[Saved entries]
--- --- ---

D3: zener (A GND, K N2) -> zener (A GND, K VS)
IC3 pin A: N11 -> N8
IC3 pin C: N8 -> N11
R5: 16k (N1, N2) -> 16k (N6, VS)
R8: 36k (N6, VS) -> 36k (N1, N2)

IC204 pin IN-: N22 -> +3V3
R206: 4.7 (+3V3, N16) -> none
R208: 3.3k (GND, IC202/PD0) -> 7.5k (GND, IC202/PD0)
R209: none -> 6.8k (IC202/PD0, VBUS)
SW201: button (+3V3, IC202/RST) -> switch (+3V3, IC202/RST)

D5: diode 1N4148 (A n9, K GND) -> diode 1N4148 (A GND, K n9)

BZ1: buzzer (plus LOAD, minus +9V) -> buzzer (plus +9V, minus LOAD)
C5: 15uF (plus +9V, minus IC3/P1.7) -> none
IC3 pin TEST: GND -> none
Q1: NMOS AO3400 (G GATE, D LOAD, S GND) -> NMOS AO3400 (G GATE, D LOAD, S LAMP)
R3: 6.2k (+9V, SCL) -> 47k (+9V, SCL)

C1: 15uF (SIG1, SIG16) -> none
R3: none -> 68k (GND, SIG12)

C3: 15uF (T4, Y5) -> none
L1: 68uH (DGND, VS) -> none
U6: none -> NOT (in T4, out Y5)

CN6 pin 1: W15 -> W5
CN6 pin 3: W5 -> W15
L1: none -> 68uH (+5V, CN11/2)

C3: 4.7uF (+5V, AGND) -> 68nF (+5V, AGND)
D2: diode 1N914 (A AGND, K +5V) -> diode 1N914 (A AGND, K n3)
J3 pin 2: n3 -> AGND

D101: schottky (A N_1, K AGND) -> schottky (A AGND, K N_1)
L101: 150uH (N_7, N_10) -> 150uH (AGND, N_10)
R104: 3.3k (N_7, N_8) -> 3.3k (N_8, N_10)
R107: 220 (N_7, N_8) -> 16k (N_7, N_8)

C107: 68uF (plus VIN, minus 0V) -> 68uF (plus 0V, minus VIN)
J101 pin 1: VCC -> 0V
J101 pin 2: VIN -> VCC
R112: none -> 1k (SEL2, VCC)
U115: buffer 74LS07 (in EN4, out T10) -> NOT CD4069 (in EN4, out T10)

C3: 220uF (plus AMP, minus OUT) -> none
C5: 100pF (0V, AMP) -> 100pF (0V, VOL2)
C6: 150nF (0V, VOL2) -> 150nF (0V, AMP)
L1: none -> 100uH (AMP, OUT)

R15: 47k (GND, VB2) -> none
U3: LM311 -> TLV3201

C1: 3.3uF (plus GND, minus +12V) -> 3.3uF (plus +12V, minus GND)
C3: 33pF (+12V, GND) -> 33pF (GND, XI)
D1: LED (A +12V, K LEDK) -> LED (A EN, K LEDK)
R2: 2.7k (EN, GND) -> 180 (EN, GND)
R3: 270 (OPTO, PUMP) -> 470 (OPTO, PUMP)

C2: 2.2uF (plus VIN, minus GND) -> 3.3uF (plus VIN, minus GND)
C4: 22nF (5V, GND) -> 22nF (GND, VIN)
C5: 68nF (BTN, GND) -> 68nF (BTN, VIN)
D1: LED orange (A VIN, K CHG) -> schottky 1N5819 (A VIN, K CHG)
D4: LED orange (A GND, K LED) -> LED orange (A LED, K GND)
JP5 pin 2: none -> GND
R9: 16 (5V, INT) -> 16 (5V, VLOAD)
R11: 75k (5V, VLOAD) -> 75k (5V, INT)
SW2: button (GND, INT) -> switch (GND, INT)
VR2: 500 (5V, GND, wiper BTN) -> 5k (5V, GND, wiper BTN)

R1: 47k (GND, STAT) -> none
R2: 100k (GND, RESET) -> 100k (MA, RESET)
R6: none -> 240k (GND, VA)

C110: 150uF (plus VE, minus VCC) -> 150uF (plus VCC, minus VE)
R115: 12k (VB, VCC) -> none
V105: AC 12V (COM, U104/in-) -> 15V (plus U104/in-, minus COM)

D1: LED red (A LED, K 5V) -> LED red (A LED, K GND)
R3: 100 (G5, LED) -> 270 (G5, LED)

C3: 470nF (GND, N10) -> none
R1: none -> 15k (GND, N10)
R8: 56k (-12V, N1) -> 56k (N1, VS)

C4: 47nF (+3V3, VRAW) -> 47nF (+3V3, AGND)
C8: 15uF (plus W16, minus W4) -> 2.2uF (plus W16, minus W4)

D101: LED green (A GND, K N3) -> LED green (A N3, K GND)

--- --- ---

Task requirements — All the entries above need to be repeated word for word.

Your response —
D3: zener (A GND, K N2) -> zener (A GND, K VS)
IC3 pin A: N11 -> N8
IC3 pin C: N8 -> N11
R5: 16k (N1, N2) -> 16k (N6, VS)
R8: 36k (N6, VS) -> 36k (N1, N2)

IC204 pin IN-: N22 -> +3V3
R206: 4.7 (+3V3, N16) -> none
R208: 3.3k (GND, IC202/PD0) -> 7.5k (GND, IC202/PD0)
R209: none -> 6.8k (IC202/PD0, VBUS)
SW201: button (+3V3, IC202/RST) -> switch (+3V3, IC202/RST)

D5: diode 1N4148 (A n9, K GND) -> diode 1N4148 (A GND, K n9)

BZ1: buzzer (plus LOAD, minus +9V) -> buzzer (plus +9V, minus LOAD)
C5: 15uF (plus +9V, minus IC3/P1.7) -> none
IC3 pin TEST: GND -> none
Q1: NMOS AO3400 (G GATE, D LOAD, S GND) -> NMOS AO3400 (G GATE, D LOAD, S LAMP)
R3: 6.2k (+9V, SCL) -> 47k (+9V, SCL)

C1: 15uF (SIG1, SIG16) -> none
R3: none -> 68k (GND, SIG12)

C3: 15uF (T4, Y5) -> none
L1: 68uH (DGND, VS) -> none
U6: none -> NOT (in T4, out Y5)

CN6 pin 1: W15 -> W5
CN6 pin 3: W5 -> W15
L1: none -> 68uH (+5V, CN11/2)

C3: 4.7uF (+5V, AGND) -> 68nF (+5V, AGND)
D2: diode 1N914 (A AGND, K +5V) -> diode 1N914 (A AGND, K n3)
J3 pin 2: n3 -> AGND

D101: schottky (A N_1, K AGND) -> schottky (A AGND, K N_1)
L101: 150uH (N_7, N_10) -> 150uH (AGND, N_10)
R104: 3.3k (N_7, N_8) -> 3.3k (N_8, N_10)
R107: 220 (N_7, N_8) -> 16k (N_7, N_8)

C107: 68uF (plus VIN, minus 0V) -> 68uF (plus 0V, minus VIN)
J101 pin 1: VCC -> 0V
J101 pin 2: VIN -> VCC
R112: none -> 1k (SEL2, VCC)
U115: buffer 74LS07 (in EN4, out T10) -> NOT CD4069 (in EN4, out T10)

C3: 220uF (plus AMP, minus OUT) -> none
C5: 100pF (0V, AMP) -> 100pF (0V, VOL2)
C6: 150nF (0V, VOL2) -> 150nF (0V, AMP)
L1: none -> 100uH (AMP, OUT)

R15: 47k (GND, VB2) -> none
U3: LM311 -> TLV3201

C1: 3.3uF (plus GND, minus +12V) -> 3.3uF (plus +12V, minus GND)
C3: 33pF (+12V, GND) -> 33pF (GND, XI)
D1: LED (A +12V, K LEDK) -> LED (A EN, K LEDK)
R2: 2.7k (EN, GND) -> 180 (EN, GND)
R3: 270 (OPTO, PUMP) -> 470 (OPTO, PUMP)

C2: 2.2uF (plus VIN, minus GND) -> 3.3uF (plus VIN, minus GND)
C4: 22nF (5V, GND) -> 22nF (GND, VIN)
C5: 68nF (BTN, GND) -> 68nF (BTN, VIN)
D1: LED orange (A VIN, K CHG) -> schottky 1N5819 (A VIN, K CHG)
D4: LED orange (A GND, K LED) -> LED orange (A LED, K GND)
JP5 pin 2: none -> GND
R9: 16 (5V, INT) -> 16 (5V, VLOAD)
R11: 75k (5V, VLOAD) -> 75k (5V, INT)
SW2: button (GND, INT) -> switch (GND, INT)
VR2: 500 (5V, GND, wiper BTN) -> 5k (5V, GND, wiper BTN)

R1: 47k (GND, STAT) -> none
R2: 100k (GND, RESET) -> 100k (MA, RESET)
R6: none -> 240k (GND, VA)

C110: 150uF (plus VE, minus VCC) -> 150uF (plus VCC, minus VE)
R115: 12k (VB, VCC) -> none
V105: AC 12V (COM, U104/in-) -> 15V (plus U104/in-, minus COM)

D1: LED red (A LED, K 5V) -> LED red (A LED, K GND)
R3: 100 (G5, LED) -> 270 (G5, LED)

C3: 470nF (GND, N10) -> none
R1: none -> 15k (GND, N10)
R8: 56k (-12V, N1) -> 56k (N1, VS)

C4: 47nF (+3V3, VRAW) -> 47nF (+3V3, AGND)
C8: 15uF (plus W16, minus W4) -> 2.2uF (plus W16, minus W4)

D101: LED green (A GND, K N3) -> LED green (A N3, K GND)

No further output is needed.